_Brief_
From the line containing "yellow brick E2:F2 level 1 -> none" down to the last line of the entries, print each line exactly and leave the pictures out.

(Coordinate-based change listings)

○ ○ ○

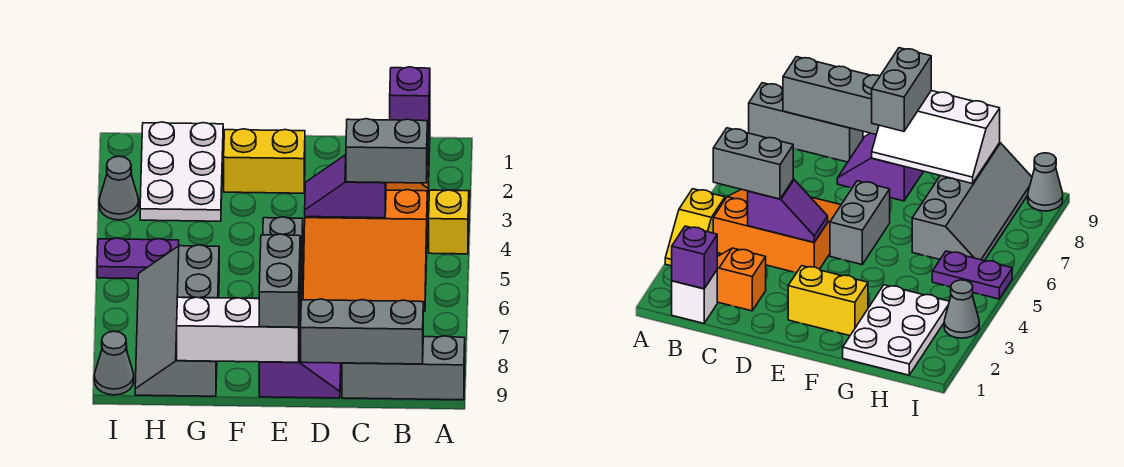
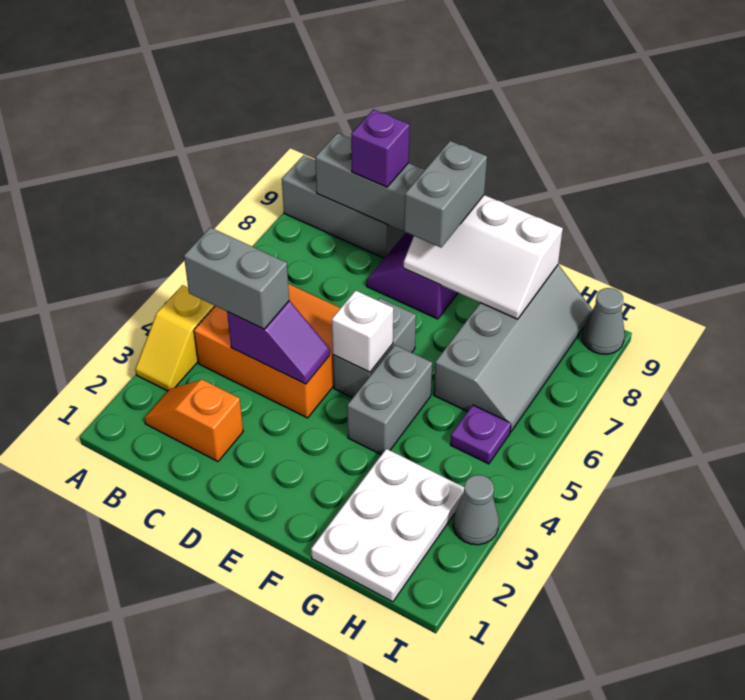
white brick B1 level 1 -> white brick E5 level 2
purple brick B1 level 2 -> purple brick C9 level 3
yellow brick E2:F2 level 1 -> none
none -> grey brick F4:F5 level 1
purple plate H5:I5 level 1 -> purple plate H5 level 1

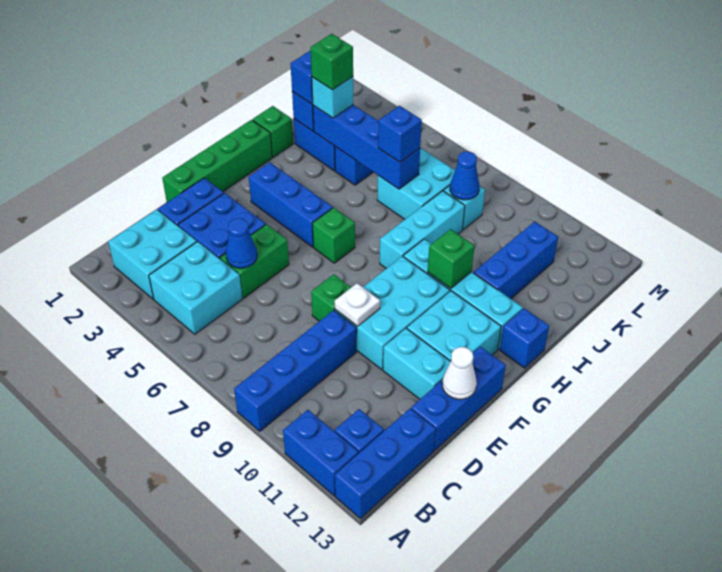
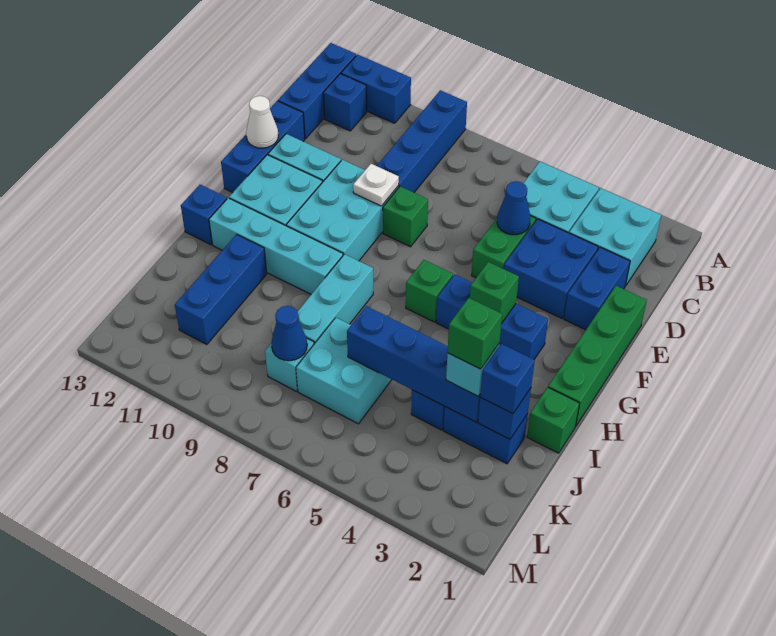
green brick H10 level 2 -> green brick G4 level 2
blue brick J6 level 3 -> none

○ ○ ○

_Your solution_
yellow brick E2:F2 level 1 -> none
none -> grey brick F4:F5 level 1
purple plate H5:I5 level 1 -> purple plate H5 level 1

green brick H10 level 2 -> green brick G4 level 2
blue brick J6 level 3 -> none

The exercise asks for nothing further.